EXERCISE DESCRIPTION :: Print exactly the lines below between the line holding "camera: 70 degrees right, 5 degrees down" and the line holding "(236, 154) = (366, 186): none -> red bucket", inclusive, and nothing more.

Dataset excerpts ::

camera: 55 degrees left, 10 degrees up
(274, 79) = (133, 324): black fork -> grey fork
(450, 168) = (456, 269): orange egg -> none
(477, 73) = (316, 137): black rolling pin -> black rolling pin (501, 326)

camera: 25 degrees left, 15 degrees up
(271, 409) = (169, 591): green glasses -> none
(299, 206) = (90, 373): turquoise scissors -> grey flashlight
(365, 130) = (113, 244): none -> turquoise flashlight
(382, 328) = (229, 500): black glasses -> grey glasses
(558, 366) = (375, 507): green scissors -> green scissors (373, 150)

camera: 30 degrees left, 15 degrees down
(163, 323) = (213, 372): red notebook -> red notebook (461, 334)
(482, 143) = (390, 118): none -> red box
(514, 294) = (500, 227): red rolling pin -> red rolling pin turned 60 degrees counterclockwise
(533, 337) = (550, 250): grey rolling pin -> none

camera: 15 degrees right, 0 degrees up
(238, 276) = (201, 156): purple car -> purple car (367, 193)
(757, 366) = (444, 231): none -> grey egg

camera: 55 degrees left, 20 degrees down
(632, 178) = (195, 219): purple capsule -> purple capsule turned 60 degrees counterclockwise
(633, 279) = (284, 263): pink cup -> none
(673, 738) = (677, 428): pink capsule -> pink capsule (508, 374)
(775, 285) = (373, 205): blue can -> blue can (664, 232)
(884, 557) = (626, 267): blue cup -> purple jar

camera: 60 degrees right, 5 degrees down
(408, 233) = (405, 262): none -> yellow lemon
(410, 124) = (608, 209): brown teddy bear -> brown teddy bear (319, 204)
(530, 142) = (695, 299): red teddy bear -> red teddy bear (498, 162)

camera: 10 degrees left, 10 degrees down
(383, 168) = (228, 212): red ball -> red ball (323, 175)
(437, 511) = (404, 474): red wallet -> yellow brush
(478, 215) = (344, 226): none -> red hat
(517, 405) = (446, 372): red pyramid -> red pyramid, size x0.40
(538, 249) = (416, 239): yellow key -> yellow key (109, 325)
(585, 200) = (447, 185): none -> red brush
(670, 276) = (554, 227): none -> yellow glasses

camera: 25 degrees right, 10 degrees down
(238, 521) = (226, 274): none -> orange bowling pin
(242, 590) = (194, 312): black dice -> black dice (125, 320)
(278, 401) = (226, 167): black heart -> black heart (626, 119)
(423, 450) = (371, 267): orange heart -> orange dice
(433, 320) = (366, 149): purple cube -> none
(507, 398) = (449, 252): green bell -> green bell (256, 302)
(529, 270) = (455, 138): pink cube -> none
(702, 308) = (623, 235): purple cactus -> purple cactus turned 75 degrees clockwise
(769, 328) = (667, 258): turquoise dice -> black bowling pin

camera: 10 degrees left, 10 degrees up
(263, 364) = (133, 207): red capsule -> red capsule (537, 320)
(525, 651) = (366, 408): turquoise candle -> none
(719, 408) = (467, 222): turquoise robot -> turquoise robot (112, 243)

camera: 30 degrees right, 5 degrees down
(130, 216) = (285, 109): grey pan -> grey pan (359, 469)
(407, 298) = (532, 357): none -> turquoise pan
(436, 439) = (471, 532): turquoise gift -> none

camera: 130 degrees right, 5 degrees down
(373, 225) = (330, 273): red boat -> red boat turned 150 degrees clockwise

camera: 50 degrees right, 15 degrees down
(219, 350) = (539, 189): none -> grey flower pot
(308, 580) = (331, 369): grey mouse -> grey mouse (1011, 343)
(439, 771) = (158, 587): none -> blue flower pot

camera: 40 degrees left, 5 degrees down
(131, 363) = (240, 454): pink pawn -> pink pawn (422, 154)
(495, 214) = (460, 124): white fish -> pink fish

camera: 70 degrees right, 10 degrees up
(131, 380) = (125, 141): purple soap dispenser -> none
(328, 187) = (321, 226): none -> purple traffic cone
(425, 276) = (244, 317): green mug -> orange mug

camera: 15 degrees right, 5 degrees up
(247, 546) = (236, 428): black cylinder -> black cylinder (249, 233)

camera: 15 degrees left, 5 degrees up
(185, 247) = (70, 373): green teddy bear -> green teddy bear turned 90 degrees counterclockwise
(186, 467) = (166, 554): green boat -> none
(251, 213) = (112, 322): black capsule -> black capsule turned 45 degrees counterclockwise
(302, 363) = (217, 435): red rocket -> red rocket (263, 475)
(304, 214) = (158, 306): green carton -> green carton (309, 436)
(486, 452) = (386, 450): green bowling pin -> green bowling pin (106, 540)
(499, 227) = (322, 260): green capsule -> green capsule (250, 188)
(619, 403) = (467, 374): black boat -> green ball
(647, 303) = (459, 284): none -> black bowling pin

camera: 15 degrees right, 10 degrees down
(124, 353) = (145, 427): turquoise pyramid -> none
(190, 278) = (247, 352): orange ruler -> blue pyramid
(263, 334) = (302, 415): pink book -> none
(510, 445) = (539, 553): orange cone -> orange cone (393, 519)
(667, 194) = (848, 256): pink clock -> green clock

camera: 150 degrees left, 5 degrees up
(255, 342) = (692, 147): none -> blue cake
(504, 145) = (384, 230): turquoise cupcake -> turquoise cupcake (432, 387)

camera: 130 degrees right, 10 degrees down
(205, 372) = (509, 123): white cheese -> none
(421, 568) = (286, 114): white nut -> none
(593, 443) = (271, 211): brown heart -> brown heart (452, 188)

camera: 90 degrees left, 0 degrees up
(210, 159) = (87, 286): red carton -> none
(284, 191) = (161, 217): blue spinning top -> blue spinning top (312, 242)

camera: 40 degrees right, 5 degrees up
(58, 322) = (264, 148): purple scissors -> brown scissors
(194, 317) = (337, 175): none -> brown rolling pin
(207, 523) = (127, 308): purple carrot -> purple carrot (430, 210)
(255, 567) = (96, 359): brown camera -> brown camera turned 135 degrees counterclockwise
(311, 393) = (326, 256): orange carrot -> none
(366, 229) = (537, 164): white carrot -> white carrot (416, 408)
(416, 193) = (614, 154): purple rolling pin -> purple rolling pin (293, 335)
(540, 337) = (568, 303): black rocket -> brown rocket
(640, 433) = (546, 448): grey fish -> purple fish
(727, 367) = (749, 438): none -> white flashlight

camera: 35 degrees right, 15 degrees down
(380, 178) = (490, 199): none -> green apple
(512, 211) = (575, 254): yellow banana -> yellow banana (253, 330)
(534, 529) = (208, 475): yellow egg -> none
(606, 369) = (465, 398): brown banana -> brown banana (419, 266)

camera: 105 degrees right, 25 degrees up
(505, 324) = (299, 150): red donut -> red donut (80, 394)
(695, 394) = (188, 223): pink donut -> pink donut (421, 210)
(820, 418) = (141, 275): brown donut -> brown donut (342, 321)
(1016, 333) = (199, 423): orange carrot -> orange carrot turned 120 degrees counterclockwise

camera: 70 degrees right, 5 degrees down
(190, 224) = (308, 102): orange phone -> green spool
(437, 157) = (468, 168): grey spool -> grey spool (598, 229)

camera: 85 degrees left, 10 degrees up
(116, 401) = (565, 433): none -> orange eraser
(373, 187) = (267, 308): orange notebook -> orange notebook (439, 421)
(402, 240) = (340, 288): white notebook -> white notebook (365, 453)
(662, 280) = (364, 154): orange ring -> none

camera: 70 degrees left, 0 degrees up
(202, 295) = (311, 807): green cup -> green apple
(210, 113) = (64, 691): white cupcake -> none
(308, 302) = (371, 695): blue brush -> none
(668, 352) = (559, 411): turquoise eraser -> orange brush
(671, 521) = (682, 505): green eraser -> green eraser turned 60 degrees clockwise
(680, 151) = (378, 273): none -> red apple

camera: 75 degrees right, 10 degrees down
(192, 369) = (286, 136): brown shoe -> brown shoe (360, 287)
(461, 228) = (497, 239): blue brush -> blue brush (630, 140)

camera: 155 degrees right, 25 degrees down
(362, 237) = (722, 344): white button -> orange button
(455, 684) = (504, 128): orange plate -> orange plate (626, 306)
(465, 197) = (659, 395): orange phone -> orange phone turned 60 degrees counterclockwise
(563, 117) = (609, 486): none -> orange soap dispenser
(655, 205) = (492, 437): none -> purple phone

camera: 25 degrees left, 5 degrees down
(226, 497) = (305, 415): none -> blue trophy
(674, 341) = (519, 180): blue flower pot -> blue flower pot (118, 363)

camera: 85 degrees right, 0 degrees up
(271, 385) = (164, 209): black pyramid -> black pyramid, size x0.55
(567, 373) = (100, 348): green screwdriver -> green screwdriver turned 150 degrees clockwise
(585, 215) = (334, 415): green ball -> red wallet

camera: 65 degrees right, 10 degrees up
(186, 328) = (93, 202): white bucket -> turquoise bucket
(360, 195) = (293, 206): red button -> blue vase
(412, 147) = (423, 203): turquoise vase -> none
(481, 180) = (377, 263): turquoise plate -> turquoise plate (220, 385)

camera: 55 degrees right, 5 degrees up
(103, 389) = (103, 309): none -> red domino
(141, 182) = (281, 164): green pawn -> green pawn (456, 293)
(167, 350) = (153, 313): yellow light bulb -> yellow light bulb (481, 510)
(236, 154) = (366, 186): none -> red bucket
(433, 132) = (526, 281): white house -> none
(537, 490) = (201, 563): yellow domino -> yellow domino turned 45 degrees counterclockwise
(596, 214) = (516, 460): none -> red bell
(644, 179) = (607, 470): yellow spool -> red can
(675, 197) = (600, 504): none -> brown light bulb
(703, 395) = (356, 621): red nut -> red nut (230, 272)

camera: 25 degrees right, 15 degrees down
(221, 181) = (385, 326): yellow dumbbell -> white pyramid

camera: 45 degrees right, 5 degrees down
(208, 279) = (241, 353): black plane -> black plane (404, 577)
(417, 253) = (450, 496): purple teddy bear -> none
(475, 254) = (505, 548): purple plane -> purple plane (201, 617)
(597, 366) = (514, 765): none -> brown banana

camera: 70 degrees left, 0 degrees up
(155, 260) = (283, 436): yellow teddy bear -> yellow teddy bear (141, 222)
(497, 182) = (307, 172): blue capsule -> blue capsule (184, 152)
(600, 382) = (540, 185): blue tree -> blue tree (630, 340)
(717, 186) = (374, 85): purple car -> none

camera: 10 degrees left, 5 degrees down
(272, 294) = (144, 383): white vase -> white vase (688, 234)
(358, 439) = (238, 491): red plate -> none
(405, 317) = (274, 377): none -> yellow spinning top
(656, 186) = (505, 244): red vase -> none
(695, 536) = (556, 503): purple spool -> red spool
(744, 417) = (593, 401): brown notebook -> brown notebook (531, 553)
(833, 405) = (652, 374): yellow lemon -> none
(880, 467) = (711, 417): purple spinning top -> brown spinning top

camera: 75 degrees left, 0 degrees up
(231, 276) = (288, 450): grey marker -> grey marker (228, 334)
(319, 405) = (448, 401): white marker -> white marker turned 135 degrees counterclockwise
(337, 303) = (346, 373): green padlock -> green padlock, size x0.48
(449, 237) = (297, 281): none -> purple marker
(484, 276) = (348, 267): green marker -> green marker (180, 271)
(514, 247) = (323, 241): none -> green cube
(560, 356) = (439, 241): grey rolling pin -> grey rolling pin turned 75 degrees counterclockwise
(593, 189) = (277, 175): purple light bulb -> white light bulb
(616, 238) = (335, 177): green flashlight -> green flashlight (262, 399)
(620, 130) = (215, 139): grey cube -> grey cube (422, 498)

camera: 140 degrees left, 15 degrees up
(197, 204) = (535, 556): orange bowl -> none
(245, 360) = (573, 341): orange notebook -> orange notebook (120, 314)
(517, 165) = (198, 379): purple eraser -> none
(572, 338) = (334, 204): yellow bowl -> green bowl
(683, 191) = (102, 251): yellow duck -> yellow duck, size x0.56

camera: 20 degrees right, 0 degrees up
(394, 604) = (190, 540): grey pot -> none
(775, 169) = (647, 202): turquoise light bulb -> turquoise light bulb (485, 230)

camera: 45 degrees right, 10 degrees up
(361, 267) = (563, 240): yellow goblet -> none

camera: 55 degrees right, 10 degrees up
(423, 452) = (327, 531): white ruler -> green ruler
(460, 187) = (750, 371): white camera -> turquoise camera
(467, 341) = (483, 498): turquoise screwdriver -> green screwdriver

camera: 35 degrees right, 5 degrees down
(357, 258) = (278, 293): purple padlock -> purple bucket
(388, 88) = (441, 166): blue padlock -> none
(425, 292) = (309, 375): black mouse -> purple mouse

RESULT ::
camera: 70 degrees right, 5 degrees down
(190, 224) = (308, 102): orange phone -> green spool
(437, 157) = (468, 168): grey spool -> grey spool (598, 229)

camera: 85 degrees left, 10 degrees up
(116, 401) = (565, 433): none -> orange eraser
(373, 187) = (267, 308): orange notebook -> orange notebook (439, 421)
(402, 240) = (340, 288): white notebook -> white notebook (365, 453)
(662, 280) = (364, 154): orange ring -> none

camera: 70 degrees left, 0 degrees up
(202, 295) = (311, 807): green cup -> green apple
(210, 113) = (64, 691): white cupcake -> none
(308, 302) = (371, 695): blue brush -> none
(668, 352) = (559, 411): turquoise eraser -> orange brush
(671, 521) = (682, 505): green eraser -> green eraser turned 60 degrees clockwise
(680, 151) = (378, 273): none -> red apple

camera: 75 degrees right, 10 degrees down
(192, 369) = (286, 136): brown shoe -> brown shoe (360, 287)
(461, 228) = (497, 239): blue brush -> blue brush (630, 140)

camera: 155 degrees right, 25 degrees down
(362, 237) = (722, 344): white button -> orange button
(455, 684) = (504, 128): orange plate -> orange plate (626, 306)
(465, 197) = (659, 395): orange phone -> orange phone turned 60 degrees counterclockwise
(563, 117) = (609, 486): none -> orange soap dispenser
(655, 205) = (492, 437): none -> purple phone

camera: 25 degrees left, 5 degrees down
(226, 497) = (305, 415): none -> blue trophy
(674, 341) = (519, 180): blue flower pot -> blue flower pot (118, 363)

camera: 85 degrees right, 0 degrees up
(271, 385) = (164, 209): black pyramid -> black pyramid, size x0.55
(567, 373) = (100, 348): green screwdriver -> green screwdriver turned 150 degrees clockwise
(585, 215) = (334, 415): green ball -> red wallet

camera: 65 degrees right, 10 degrees up
(186, 328) = (93, 202): white bucket -> turquoise bucket
(360, 195) = (293, 206): red button -> blue vase
(412, 147) = (423, 203): turquoise vase -> none
(481, 180) = (377, 263): turquoise plate -> turquoise plate (220, 385)

camera: 55 degrees right, 5 degrees up
(103, 389) = (103, 309): none -> red domino
(141, 182) = (281, 164): green pawn -> green pawn (456, 293)
(167, 350) = (153, 313): yellow light bulb -> yellow light bulb (481, 510)
(236, 154) = (366, 186): none -> red bucket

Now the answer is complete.